Give back every line of the data below exactly.

Dataset entries

⟨

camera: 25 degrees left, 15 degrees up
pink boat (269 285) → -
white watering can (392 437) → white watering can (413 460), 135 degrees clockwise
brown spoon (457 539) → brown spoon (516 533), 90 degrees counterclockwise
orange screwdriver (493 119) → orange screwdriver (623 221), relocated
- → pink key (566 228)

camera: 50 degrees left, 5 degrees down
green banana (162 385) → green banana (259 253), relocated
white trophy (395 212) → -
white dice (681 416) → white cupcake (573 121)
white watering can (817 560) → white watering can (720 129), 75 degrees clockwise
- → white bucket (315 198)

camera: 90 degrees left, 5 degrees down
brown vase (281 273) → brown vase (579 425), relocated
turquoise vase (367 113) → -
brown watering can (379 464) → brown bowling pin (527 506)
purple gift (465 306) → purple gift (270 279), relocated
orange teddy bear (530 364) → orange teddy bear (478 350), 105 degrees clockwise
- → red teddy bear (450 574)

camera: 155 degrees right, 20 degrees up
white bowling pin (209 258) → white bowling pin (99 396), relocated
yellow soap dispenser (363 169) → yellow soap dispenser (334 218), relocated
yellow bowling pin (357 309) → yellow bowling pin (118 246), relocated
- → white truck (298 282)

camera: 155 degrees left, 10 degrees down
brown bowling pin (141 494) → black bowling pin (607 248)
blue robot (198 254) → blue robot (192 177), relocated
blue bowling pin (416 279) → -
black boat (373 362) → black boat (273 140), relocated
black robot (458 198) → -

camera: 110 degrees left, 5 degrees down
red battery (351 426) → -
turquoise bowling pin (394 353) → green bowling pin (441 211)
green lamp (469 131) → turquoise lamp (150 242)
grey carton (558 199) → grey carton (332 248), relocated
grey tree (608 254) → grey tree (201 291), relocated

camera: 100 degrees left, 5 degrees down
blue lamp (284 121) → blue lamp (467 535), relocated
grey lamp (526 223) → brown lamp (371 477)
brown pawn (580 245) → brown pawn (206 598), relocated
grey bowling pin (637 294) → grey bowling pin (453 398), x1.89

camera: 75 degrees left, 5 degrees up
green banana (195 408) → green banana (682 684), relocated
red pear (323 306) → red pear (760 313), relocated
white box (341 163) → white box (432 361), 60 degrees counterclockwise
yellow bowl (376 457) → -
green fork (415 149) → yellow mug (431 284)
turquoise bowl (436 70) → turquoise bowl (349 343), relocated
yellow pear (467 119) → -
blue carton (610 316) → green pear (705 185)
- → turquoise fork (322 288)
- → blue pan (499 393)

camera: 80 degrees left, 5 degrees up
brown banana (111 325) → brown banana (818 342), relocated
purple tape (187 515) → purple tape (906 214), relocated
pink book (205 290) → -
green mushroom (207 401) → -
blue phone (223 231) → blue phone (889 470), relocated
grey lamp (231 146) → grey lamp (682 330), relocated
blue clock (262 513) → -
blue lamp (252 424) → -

⟩

Response to this exercise –
camera: 25 degrees left, 15 degrees up
pink boat (269 285) → -
white watering can (392 437) → white watering can (413 460), 135 degrees clockwise
brown spoon (457 539) → brown spoon (516 533), 90 degrees counterclockwise
orange screwdriver (493 119) → orange screwdriver (623 221), relocated
- → pink key (566 228)

camera: 50 degrees left, 5 degrees down
green banana (162 385) → green banana (259 253), relocated
white trophy (395 212) → -
white dice (681 416) → white cupcake (573 121)
white watering can (817 560) → white watering can (720 129), 75 degrees clockwise
- → white bucket (315 198)

camera: 90 degrees left, 5 degrees down
brown vase (281 273) → brown vase (579 425), relocated
turquoise vase (367 113) → -
brown watering can (379 464) → brown bowling pin (527 506)
purple gift (465 306) → purple gift (270 279), relocated
orange teddy bear (530 364) → orange teddy bear (478 350), 105 degrees clockwise
- → red teddy bear (450 574)

camera: 155 degrees right, 20 degrees up
white bowling pin (209 258) → white bowling pin (99 396), relocated
yellow soap dispenser (363 169) → yellow soap dispenser (334 218), relocated
yellow bowling pin (357 309) → yellow bowling pin (118 246), relocated
- → white truck (298 282)

camera: 155 degrees left, 10 degrees down
brown bowling pin (141 494) → black bowling pin (607 248)
blue robot (198 254) → blue robot (192 177), relocated
blue bowling pin (416 279) → -
black boat (373 362) → black boat (273 140), relocated
black robot (458 198) → -

camera: 110 degrees left, 5 degrees down
red battery (351 426) → -
turquoise bowling pin (394 353) → green bowling pin (441 211)
green lamp (469 131) → turquoise lamp (150 242)
grey carton (558 199) → grey carton (332 248), relocated
grey tree (608 254) → grey tree (201 291), relocated

camera: 100 degrees left, 5 degrees down
blue lamp (284 121) → blue lamp (467 535), relocated
grey lamp (526 223) → brown lamp (371 477)
brown pawn (580 245) → brown pawn (206 598), relocated
grey bowling pin (637 294) → grey bowling pin (453 398), x1.89

camera: 75 degrees left, 5 degrees up
green banana (195 408) → green banana (682 684), relocated
red pear (323 306) → red pear (760 313), relocated
white box (341 163) → white box (432 361), 60 degrees counterclockwise
yellow bowl (376 457) → -
green fork (415 149) → yellow mug (431 284)
turquoise bowl (436 70) → turquoise bowl (349 343), relocated
yellow pear (467 119) → -
blue carton (610 316) → green pear (705 185)
- → turquoise fork (322 288)
- → blue pan (499 393)

camera: 80 degrees left, 5 degrees up
brown banana (111 325) → brown banana (818 342), relocated
purple tape (187 515) → purple tape (906 214), relocated
pink book (205 290) → -
green mushroom (207 401) → -
blue phone (223 231) → blue phone (889 470), relocated
grey lamp (231 146) → grey lamp (682 330), relocated
blue clock (262 513) → -
blue lamp (252 424) → -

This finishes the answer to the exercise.